Quote all lines below exactly. Images stay out.

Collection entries
--- --- ---

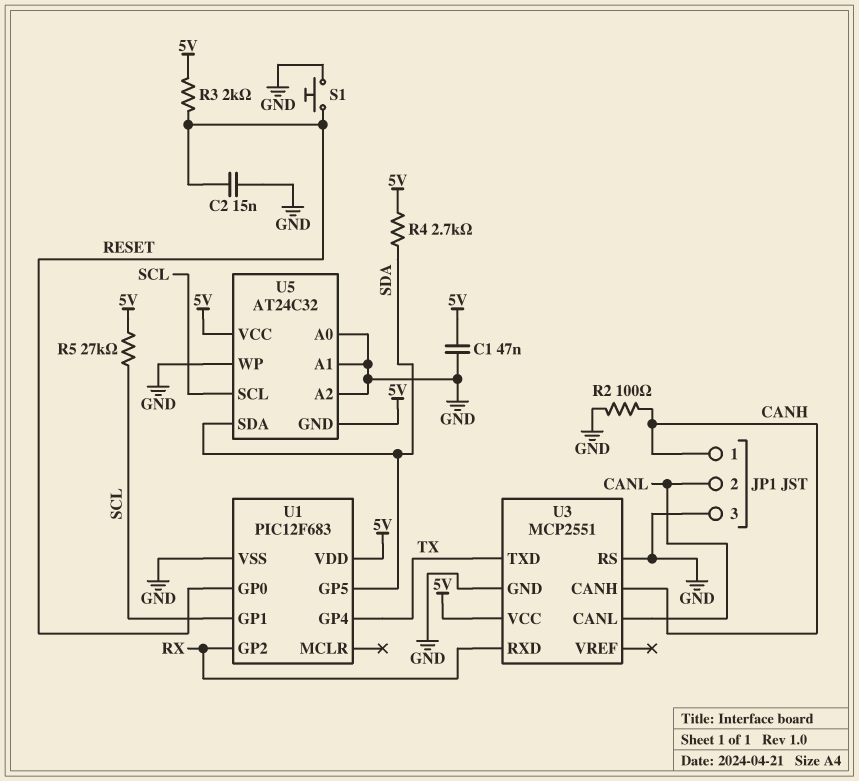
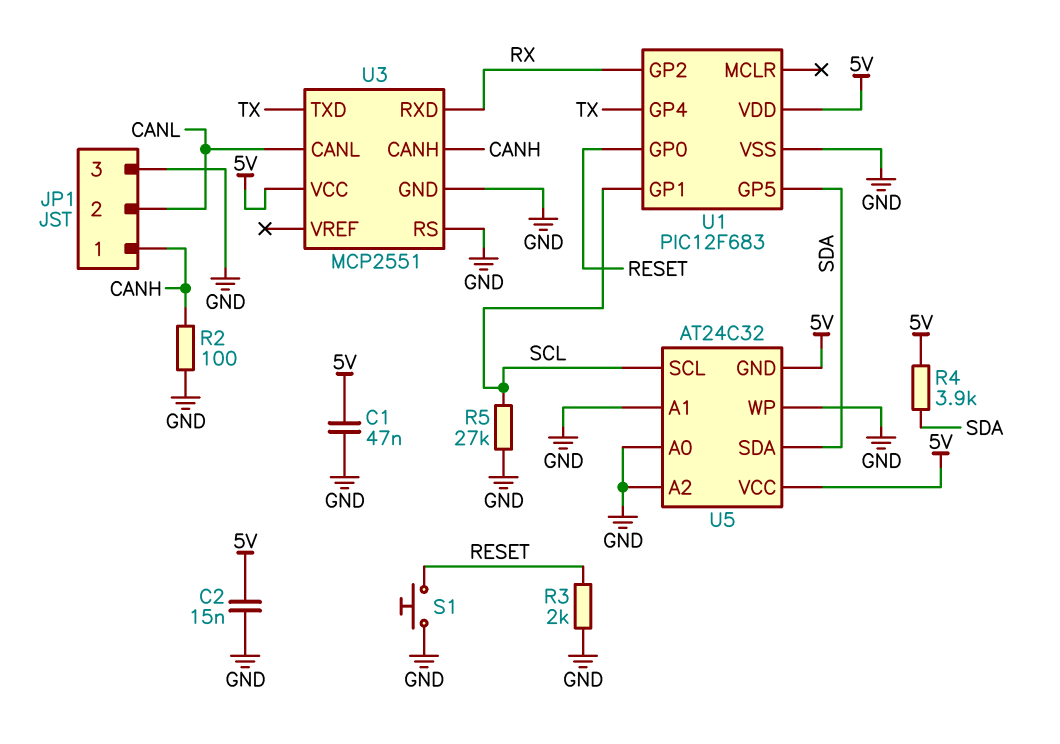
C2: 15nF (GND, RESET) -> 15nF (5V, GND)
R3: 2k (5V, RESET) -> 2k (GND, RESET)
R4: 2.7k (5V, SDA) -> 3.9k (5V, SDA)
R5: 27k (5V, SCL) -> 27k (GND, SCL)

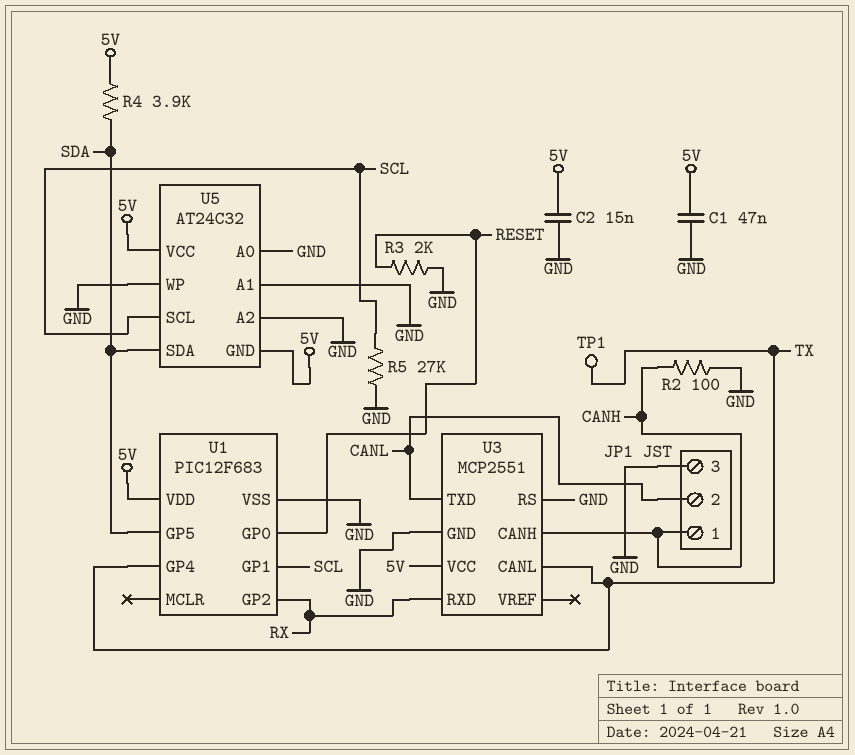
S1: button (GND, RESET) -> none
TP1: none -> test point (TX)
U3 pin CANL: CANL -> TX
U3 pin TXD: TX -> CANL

--- --- ---

Answer space
C2: 15nF (GND, RESET) -> 15nF (5V, GND)
R3: 2k (5V, RESET) -> 2k (GND, RESET)
R4: 2.7k (5V, SDA) -> 3.9k (5V, SDA)
R5: 27k (5V, SCL) -> 27k (GND, SCL)

S1: button (GND, RESET) -> none
TP1: none -> test point (TX)
U3 pin CANL: CANL -> TX
U3 pin TXD: TX -> CANL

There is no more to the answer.